Starting at the line that contains "(247, 476) = (484, 559): none -> green apple" and ending at the line that contains "(647, 481) = (834, 410): blue", the lines below are to be given again exactly, with nothing added.

** Opening Recorded data block **

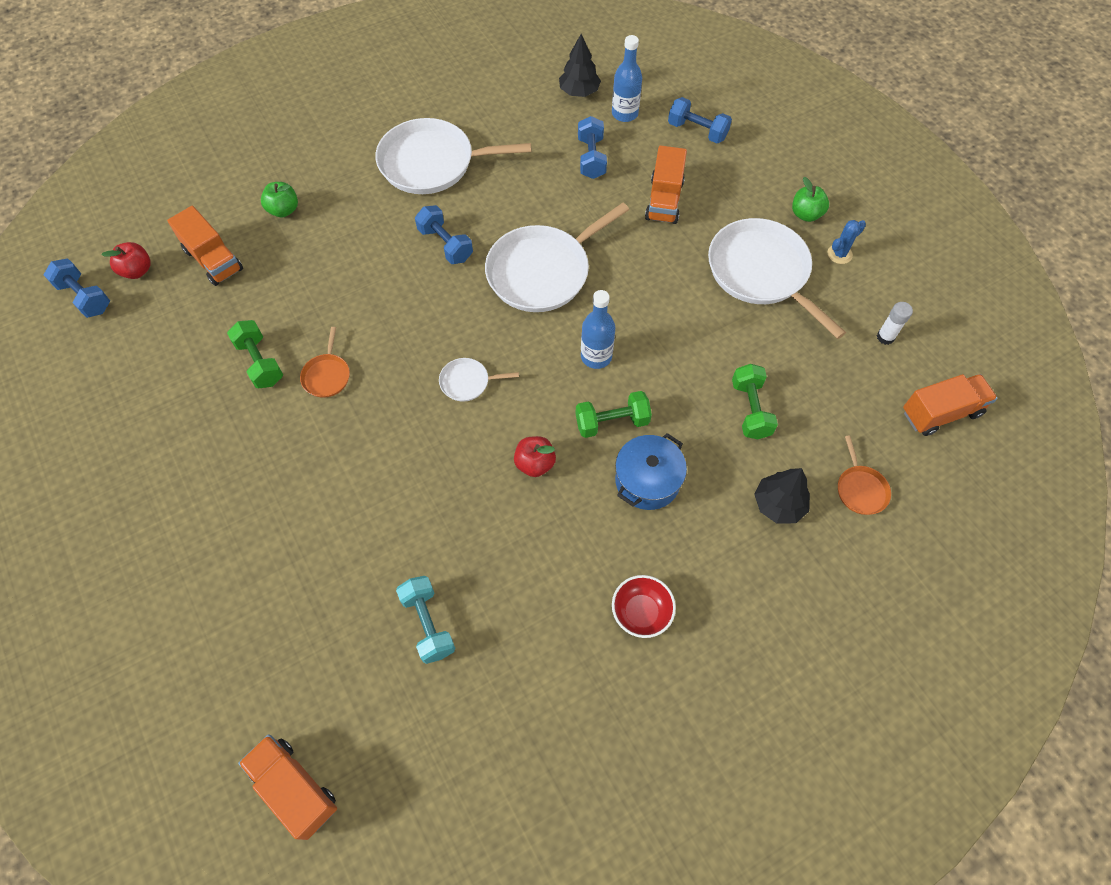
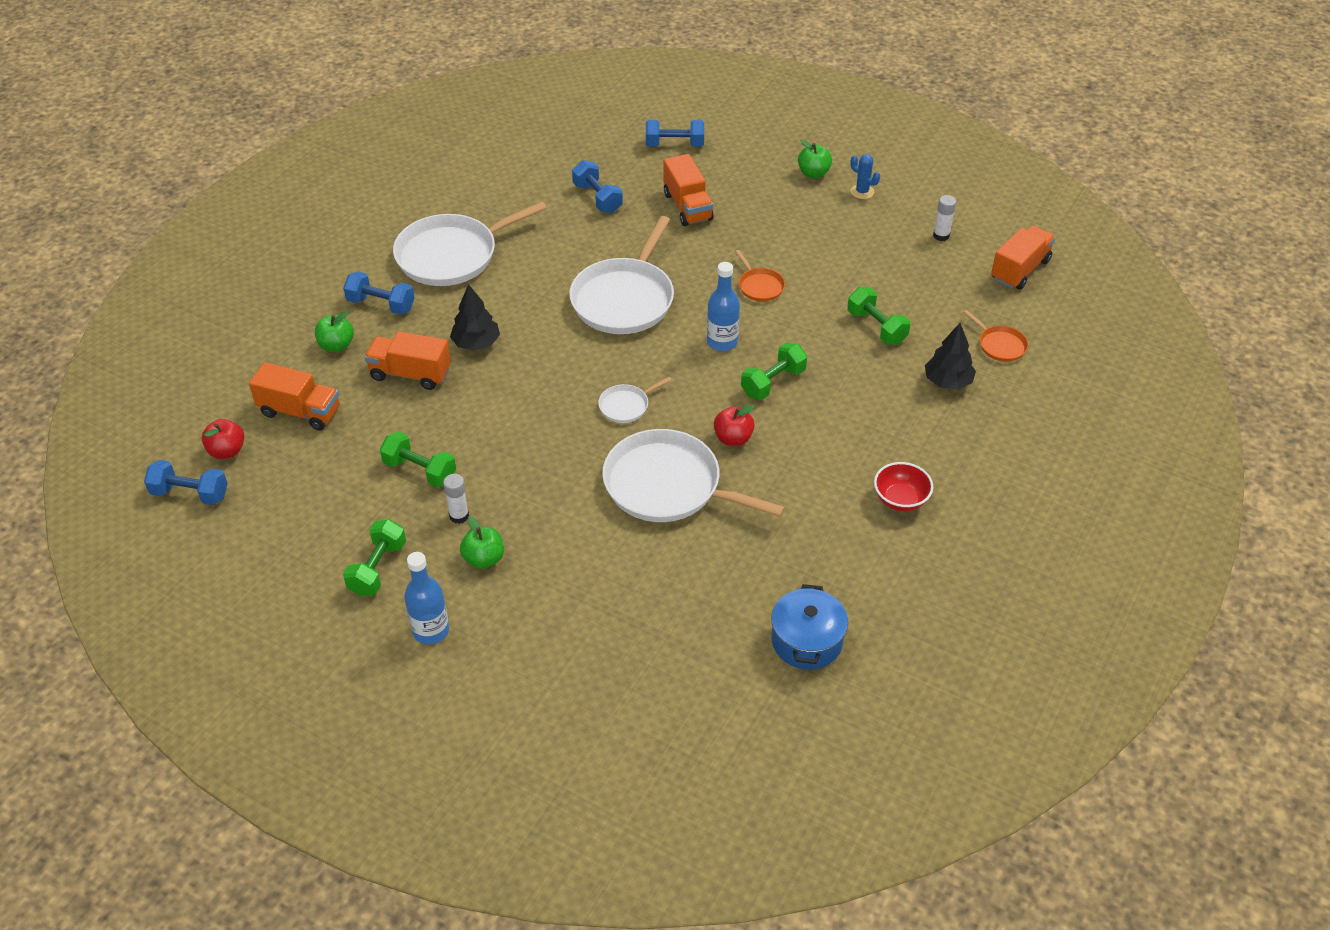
camera: 30 degrees left, 15 degrees down
(163, 440) = (377, 568): none -> green dumbbell
(247, 476) = (484, 559): none -> green apple
(258, 423) = (459, 516): none -> white glue stick
(295, 788) = (720, 749): orange truck -> orange truck (410, 374)
(327, 375) = (493, 454): orange pan -> orange pan (759, 286)
(428, 624) = (736, 587): turquoise dumbbell -> none
(445, 244) = (519, 312): blue dumbbell -> blue dumbbell (381, 304)
(579, 92) = (544, 151): black tree -> black tree (476, 343)
(624, 114) = (600, 154): blue bottle -> blue bottle (431, 631)
(647, 481) = (834, 410): blue pot -> blue pot (806, 641)
(761, 272) = (810, 228): white pan -> white pan (668, 486)
(839, 254) = (862, 192): blue cactus -> blue cactus turned 75 degrees counterclockwise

** Closing Recorded data block **

Completed exercise -
(247, 476) = (484, 559): none -> green apple
(258, 423) = (459, 516): none -> white glue stick
(295, 788) = (720, 749): orange truck -> orange truck (410, 374)
(327, 375) = (493, 454): orange pan -> orange pan (759, 286)
(428, 624) = (736, 587): turquoise dumbbell -> none
(445, 244) = (519, 312): blue dumbbell -> blue dumbbell (381, 304)
(579, 92) = (544, 151): black tree -> black tree (476, 343)
(624, 114) = (600, 154): blue bottle -> blue bottle (431, 631)
(647, 481) = (834, 410): blue pot -> blue pot (806, 641)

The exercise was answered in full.